Collected data entries
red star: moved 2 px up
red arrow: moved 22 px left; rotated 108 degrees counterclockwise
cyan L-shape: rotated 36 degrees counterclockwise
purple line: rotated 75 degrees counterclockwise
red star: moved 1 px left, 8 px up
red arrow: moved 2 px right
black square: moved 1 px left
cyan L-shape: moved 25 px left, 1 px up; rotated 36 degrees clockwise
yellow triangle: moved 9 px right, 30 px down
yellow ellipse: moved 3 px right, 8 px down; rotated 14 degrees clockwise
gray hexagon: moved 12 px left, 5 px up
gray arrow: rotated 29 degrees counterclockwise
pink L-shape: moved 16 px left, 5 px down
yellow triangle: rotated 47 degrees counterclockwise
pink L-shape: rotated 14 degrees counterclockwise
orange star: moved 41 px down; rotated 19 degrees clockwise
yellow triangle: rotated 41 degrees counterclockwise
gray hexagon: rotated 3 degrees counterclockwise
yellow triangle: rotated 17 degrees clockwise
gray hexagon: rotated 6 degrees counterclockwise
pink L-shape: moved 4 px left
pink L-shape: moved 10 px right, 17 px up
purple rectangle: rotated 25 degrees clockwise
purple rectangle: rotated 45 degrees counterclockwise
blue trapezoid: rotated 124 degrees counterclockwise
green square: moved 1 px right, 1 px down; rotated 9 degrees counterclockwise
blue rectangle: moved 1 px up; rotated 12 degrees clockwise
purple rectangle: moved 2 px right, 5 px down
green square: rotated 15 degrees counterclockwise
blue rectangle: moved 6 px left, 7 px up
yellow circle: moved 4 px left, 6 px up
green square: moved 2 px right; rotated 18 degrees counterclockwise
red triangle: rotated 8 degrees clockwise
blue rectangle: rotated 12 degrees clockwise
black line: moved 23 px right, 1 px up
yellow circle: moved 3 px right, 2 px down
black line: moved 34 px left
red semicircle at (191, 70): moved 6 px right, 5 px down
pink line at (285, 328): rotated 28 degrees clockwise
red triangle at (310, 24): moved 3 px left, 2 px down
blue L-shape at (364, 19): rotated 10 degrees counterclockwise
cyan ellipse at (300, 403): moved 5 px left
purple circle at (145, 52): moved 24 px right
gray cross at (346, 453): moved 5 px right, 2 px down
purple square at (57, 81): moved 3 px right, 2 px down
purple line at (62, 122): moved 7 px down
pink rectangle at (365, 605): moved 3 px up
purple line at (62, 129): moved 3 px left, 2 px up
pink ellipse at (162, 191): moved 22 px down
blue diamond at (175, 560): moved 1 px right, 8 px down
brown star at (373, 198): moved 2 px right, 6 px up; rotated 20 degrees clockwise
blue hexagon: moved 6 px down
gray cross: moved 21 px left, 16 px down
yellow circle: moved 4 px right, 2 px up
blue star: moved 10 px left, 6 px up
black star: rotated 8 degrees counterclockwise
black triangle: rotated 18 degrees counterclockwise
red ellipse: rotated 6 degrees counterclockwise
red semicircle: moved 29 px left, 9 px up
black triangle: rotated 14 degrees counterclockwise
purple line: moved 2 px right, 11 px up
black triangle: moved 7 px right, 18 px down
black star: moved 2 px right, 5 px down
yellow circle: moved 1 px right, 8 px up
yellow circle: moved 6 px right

## Set task
Put all of the items above into a Markdown table with two columns, No. and Line. Give each item's row number under No. and its text under Line, and leave out any blank lines.

## Solved problem
| No. | Line |
|---|---|
| 1 | red star: moved 2 px up |
| 2 | red arrow: moved 22 px left; rotated 108 degrees counterclockwise |
| 3 | cyan L-shape: rotated 36 degrees counterclockwise |
| 4 | purple line: rotated 75 degrees counterclockwise |
| 5 | red star: moved 1 px left, 8 px up |
| 6 | red arrow: moved 2 px right |
| 7 | black square: moved 1 px left |
| 8 | cyan L-shape: moved 25 px left, 1 px up; rotated 36 degrees clockwise |
| 9 | yellow triangle: moved 9 px right, 30 px down |
| 10 | yellow ellipse: moved 3 px right, 8 px down; rotated 14 degrees clockwise |
| 11 | gray hexagon: moved 12 px left, 5 px up |
| 12 | gray arrow: rotated 29 degrees counterclockwise |
| 13 | pink L-shape: moved 16 px left, 5 px down |
| 14 | yellow triangle: rotated 47 degrees counterclockwise |
| 15 | pink L-shape: rotated 14 degrees counterclockwise |
| 16 | orange star: moved 41 px down; rotated 19 degrees clockwise |
| 17 | yellow triangle: rotated 41 degrees counterclockwise |
| 18 | gray hexagon: rotated 3 degrees counterclockwise |
| 19 | yellow triangle: rotated 17 degrees clockwise |
| 20 | gray hexagon: rotated 6 degrees counterclockwise |
| 21 | pink L-shape: moved 4 px left |
| 22 | pink L-shape: moved 10 px right, 17 px up |
| 23 | purple rectangle: rotated 25 degrees clockwise |
| 24 | purple rectangle: rotated 45 degrees counterclockwise |
| 25 | blue trapezoid: rotated 124 degrees counterclockwise |
| 26 | green square: moved 1 px right, 1 px down; rotated 9 degrees counterclockwise |
| 27 | blue rectangle: moved 1 px up; rotated 12 degrees clockwise |
| 28 | purple rectangle: moved 2 px right, 5 px down |
| 29 | green square: rotated 15 degrees counterclockwise |
| 30 | blue rectangle: moved 6 px left, 7 px up |
| 31 | yellow circle: moved 4 px left, 6 px up |
| 32 | green square: moved 2 px right; rotated 18 degrees counterclockwise |
| 33 | red triangle: rotated 8 degrees clockwise |
| 34 | blue rectangle: rotated 12 degrees clockwise |
| 35 | black line: moved 23 px right, 1 px up |
| 36 | yellow circle: moved 3 px right, 2 px down |
| 37 | black line: moved 34 px left |
| 38 | red semicircle at (191, 70): moved 6 px right, 5 px down |
| 39 | pink line at (285, 328): rotated 28 degrees clockwise |
| 40 | red triangle at (310, 24): moved 3 px left, 2 px down |
| 41 | blue L-shape at (364, 19): rotated 10 degrees counterclockwise |
| 42 | cyan ellipse at (300, 403): moved 5 px left |
| 43 | purple circle at (145, 52): moved 24 px right |
| 44 | gray cross at (346, 453): moved 5 px right, 2 px down |
| 45 | purple square at (57, 81): moved 3 px right, 2 px down |
| 46 | purple line at (62, 122): moved 7 px down |
| 47 | pink rectangle at (365, 605): moved 3 px up |
| 48 | purple line at (62, 129): moved 3 px left, 2 px up |
| 49 | pink ellipse at (162, 191): moved 22 px down |
| 50 | blue diamond at (175, 560): moved 1 px right, 8 px down |
| 51 | brown star at (373, 198): moved 2 px right, 6 px up; rotated 20 degrees clockwise |
| 52 | blue hexagon: moved 6 px down |
| 53 | gray cross: moved 21 px left, 16 px down |
| 54 | yellow circle: moved 4 px right, 2 px up |
| 55 | blue star: moved 10 px left, 6 px up |
| 56 | black star: rotated 8 degrees counterclockwise |
| 57 | black triangle: rotated 18 degrees counterclockwise |
| 58 | red ellipse: rotated 6 degrees counterclockwise |
| 59 | red semicircle: moved 29 px left, 9 px up |
| 60 | black triangle: rotated 14 degrees counterclockwise |
| 61 | purple line: moved 2 px right, 11 px up |
| 62 | black triangle: moved 7 px right, 18 px down |
| 63 | black star: moved 2 px right, 5 px down |
| 64 | yellow circle: moved 1 px right, 8 px up |
| 65 | yellow circle: moved 6 px right |